⟨

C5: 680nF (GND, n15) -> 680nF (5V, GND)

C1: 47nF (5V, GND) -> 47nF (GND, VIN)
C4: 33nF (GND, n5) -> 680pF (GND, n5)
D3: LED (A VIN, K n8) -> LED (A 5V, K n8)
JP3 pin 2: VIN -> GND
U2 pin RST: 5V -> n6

⟩
⟨

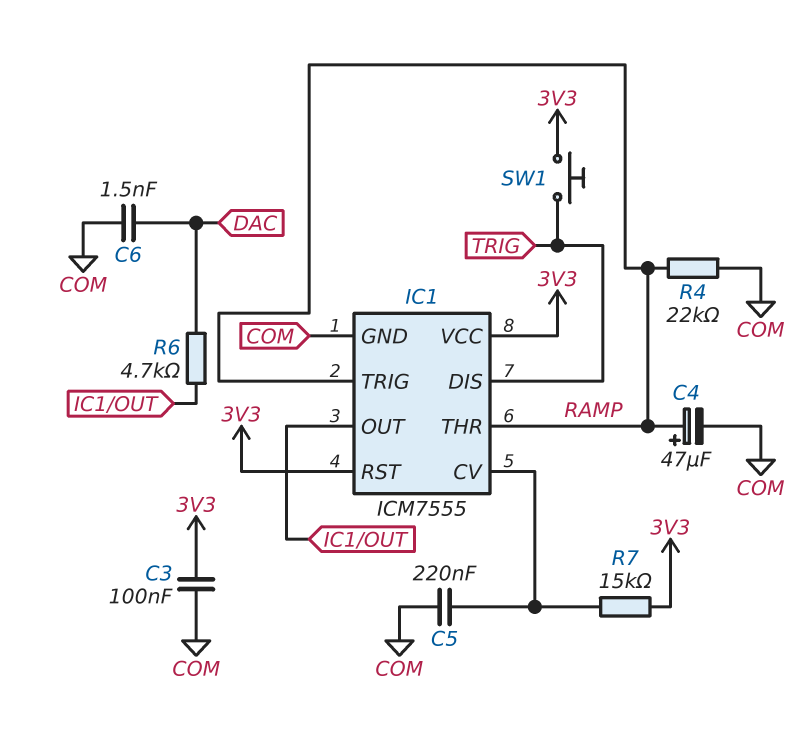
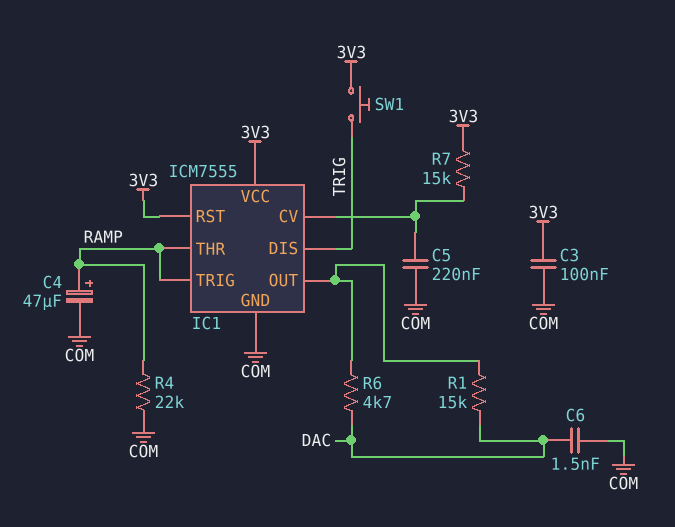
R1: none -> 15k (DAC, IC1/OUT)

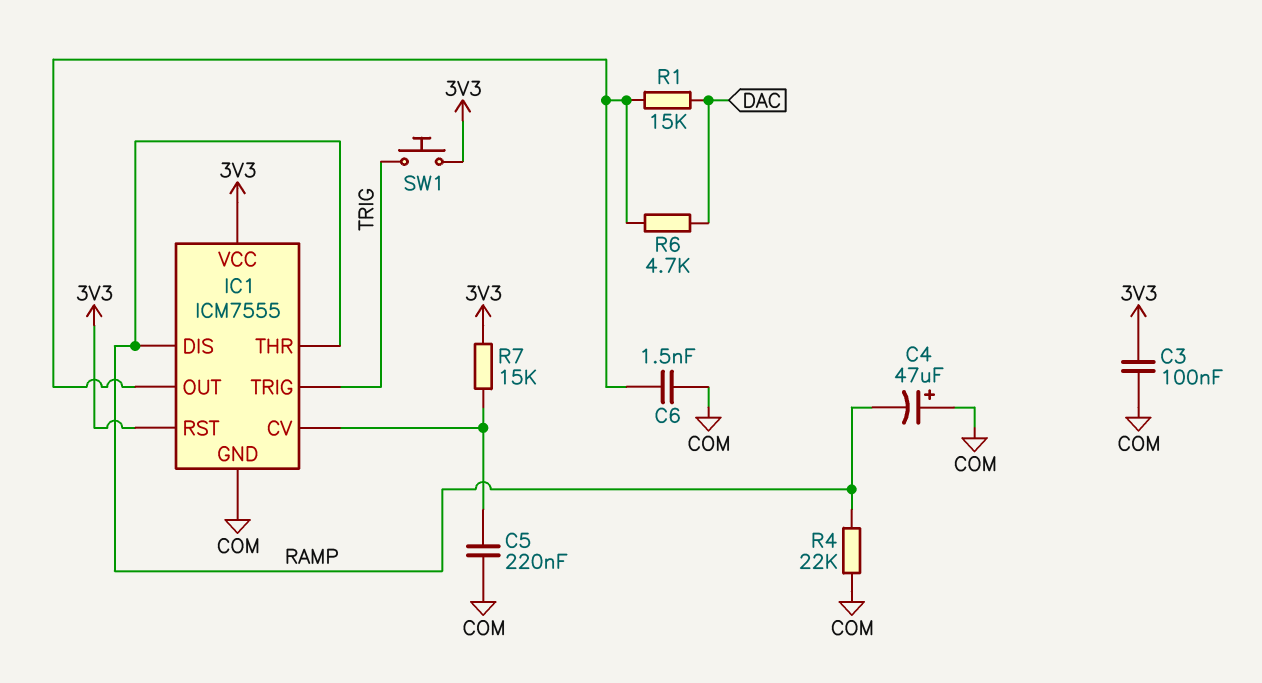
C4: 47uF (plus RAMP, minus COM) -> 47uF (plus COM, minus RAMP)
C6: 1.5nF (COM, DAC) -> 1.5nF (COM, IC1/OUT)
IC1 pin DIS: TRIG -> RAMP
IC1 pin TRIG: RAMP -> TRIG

⟩
⟨

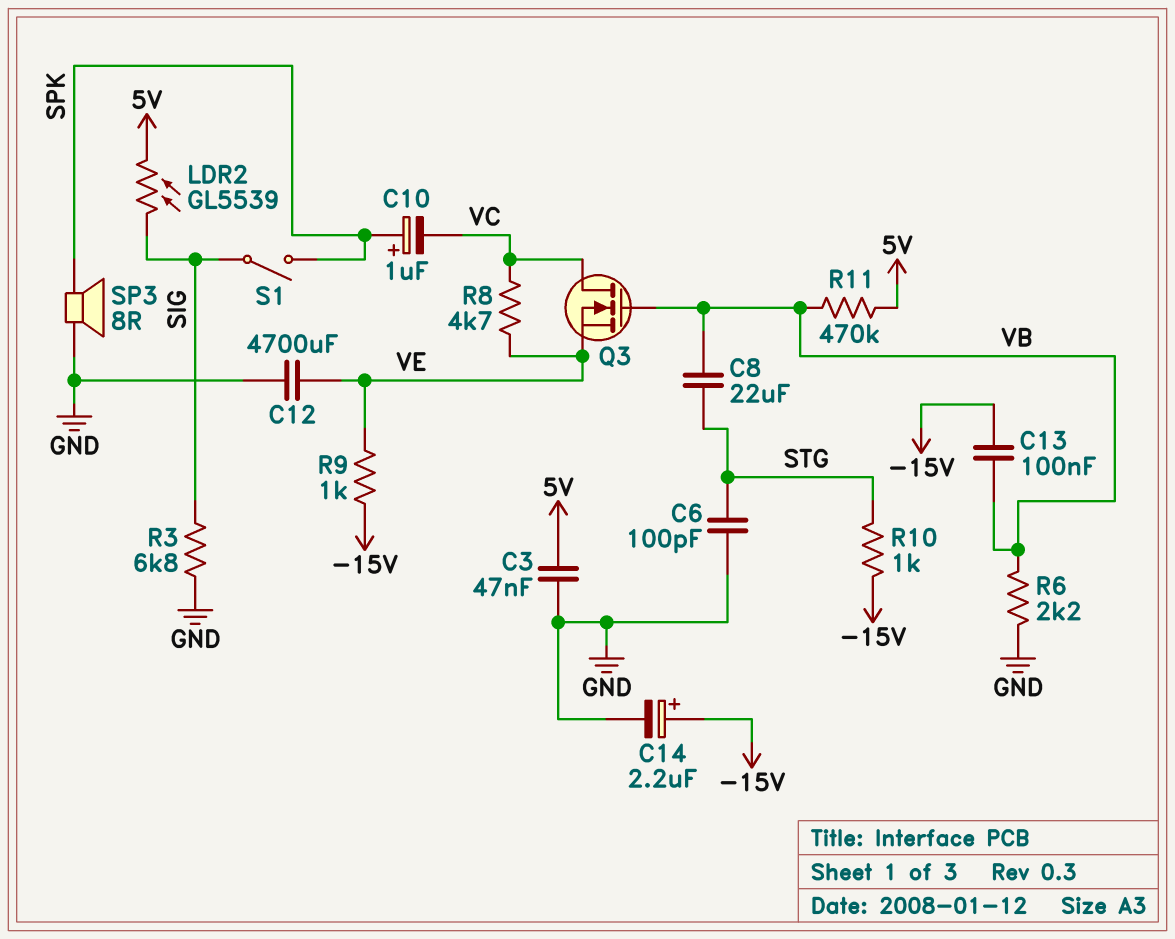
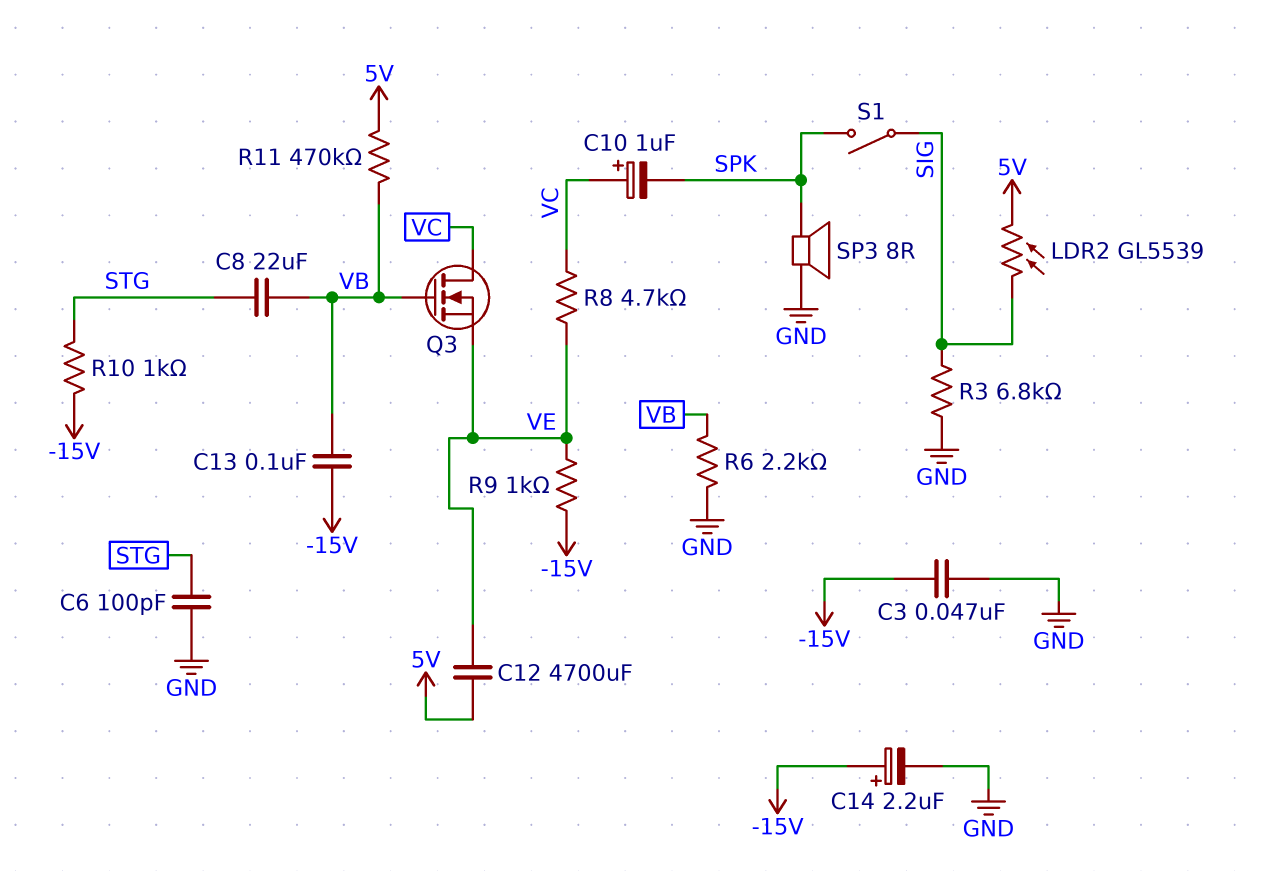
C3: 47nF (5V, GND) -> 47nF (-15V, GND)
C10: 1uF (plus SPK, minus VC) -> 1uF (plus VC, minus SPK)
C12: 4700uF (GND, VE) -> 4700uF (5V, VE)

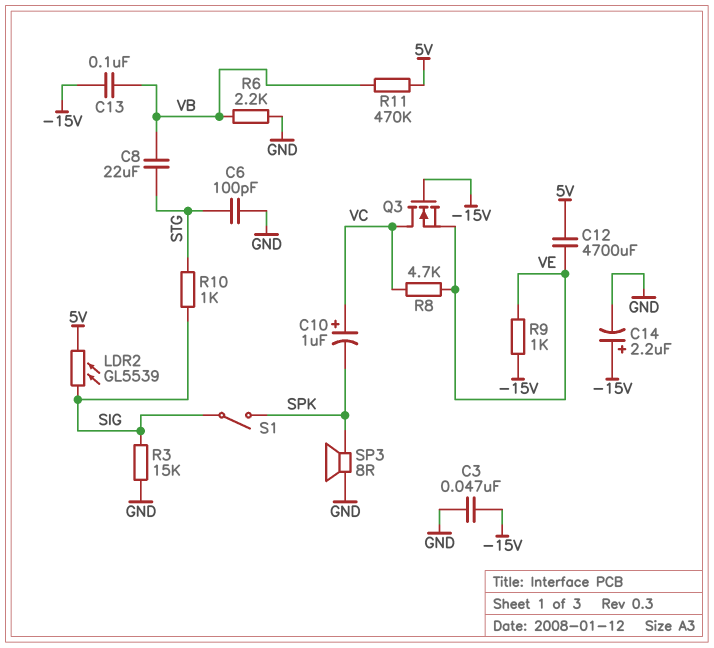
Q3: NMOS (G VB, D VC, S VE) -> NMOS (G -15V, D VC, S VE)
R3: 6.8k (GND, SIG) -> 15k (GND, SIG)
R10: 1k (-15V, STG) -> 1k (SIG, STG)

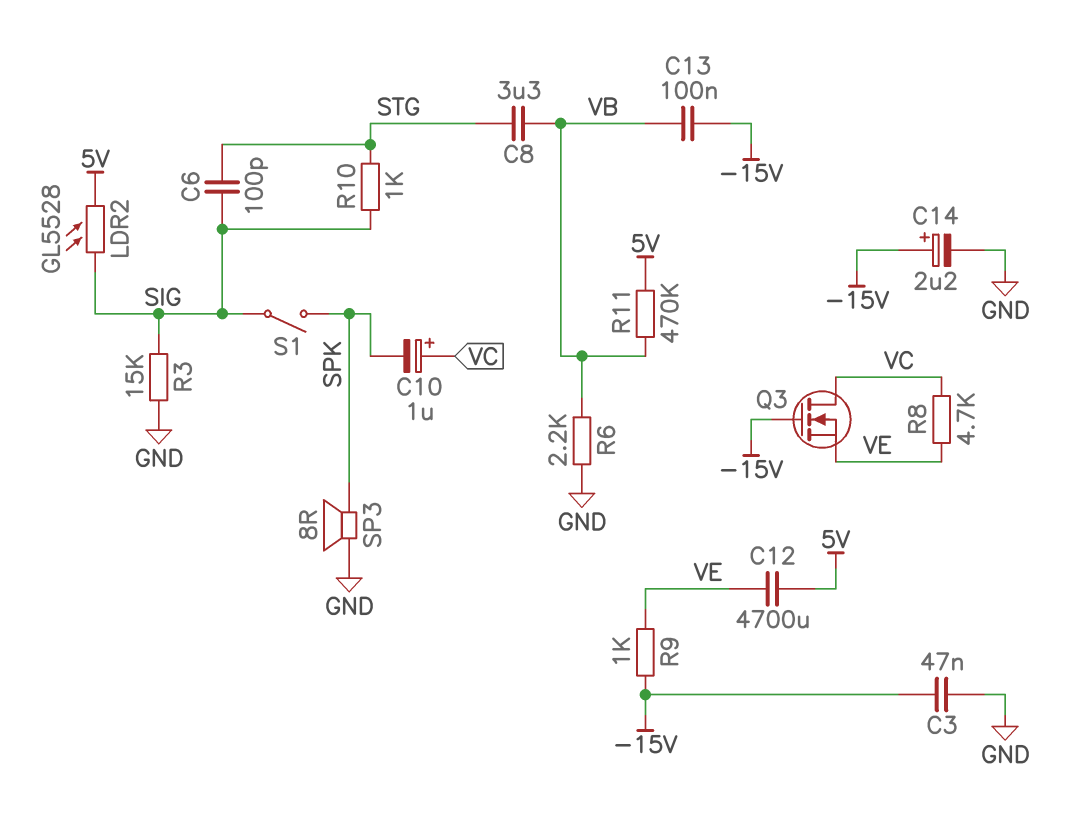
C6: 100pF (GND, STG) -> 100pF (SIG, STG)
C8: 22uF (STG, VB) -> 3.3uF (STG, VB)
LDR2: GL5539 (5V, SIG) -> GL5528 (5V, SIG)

⟩

_TASK:_ Output exactly the stretch of the listing that begins at the line containing "R1: none -> 15k (DAC, IC1/OUT)" and ends at the line containing "IC1 pin TRIG: RAMP -> TRIG", both kept. Omit pictures and everything else.

_YOUR RESPONSE:_
R1: none -> 15k (DAC, IC1/OUT)

C4: 47uF (plus RAMP, minus COM) -> 47uF (plus COM, minus RAMP)
C6: 1.5nF (COM, DAC) -> 1.5nF (COM, IC1/OUT)
IC1 pin DIS: TRIG -> RAMP
IC1 pin TRIG: RAMP -> TRIG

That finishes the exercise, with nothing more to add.